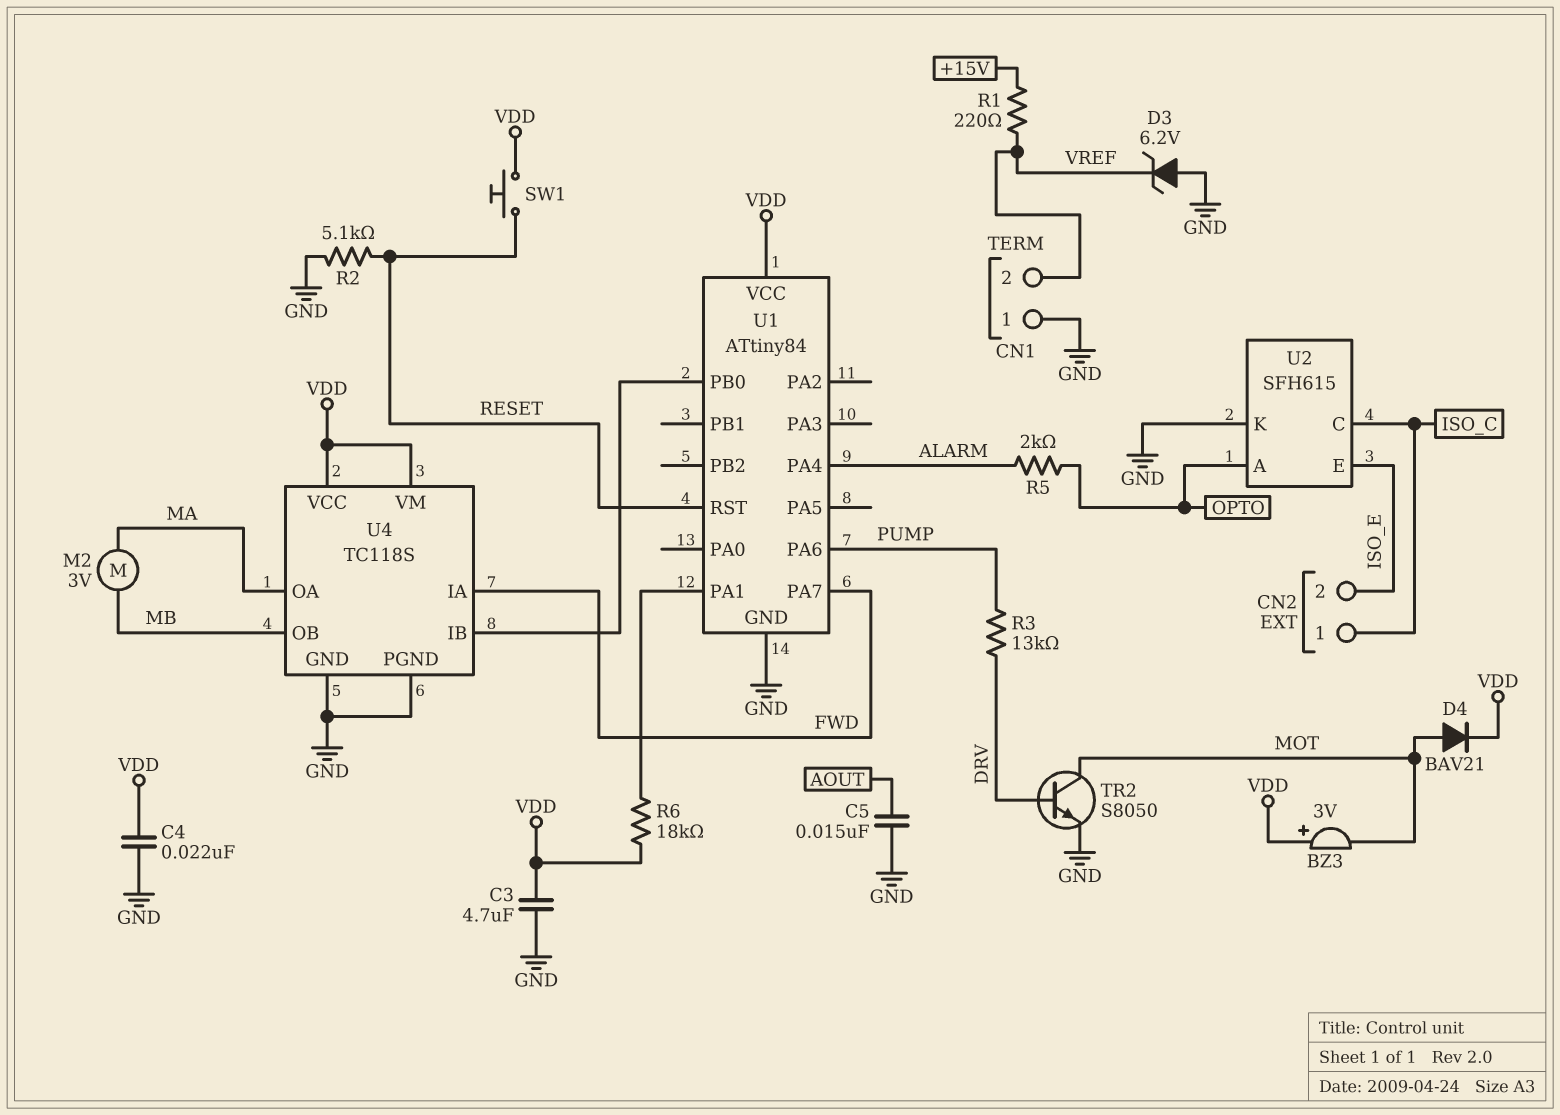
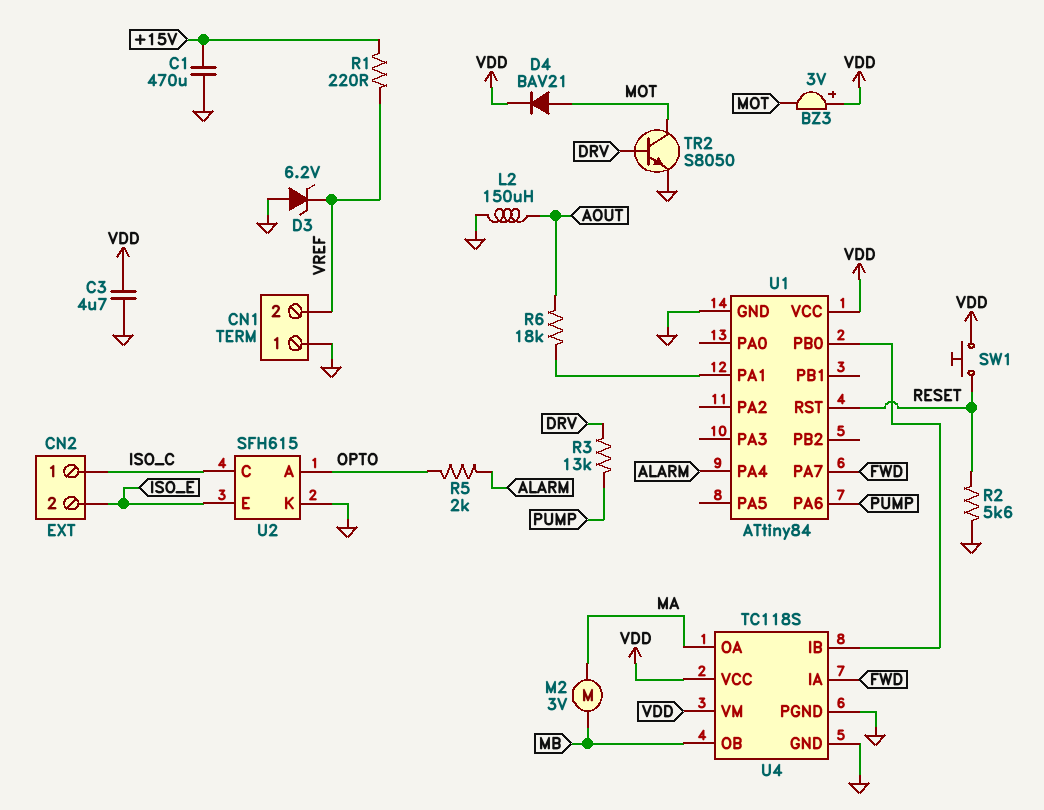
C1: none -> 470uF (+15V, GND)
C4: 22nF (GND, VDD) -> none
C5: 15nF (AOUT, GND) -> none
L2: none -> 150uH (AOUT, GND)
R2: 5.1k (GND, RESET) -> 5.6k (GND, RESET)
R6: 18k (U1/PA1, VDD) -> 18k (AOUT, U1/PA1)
-=-=-=-=-
## EXERCISE DETAILS:
Could you give again, word for word, the line with "L2: none -> 150uH (AOUT, GND)" and all lines after it through the end of the data? Leave out everything else.

## RESULT:
L2: none -> 150uH (AOUT, GND)
R2: 5.1k (GND, RESET) -> 5.6k (GND, RESET)
R6: 18k (U1/PA1, VDD) -> 18k (AOUT, U1/PA1)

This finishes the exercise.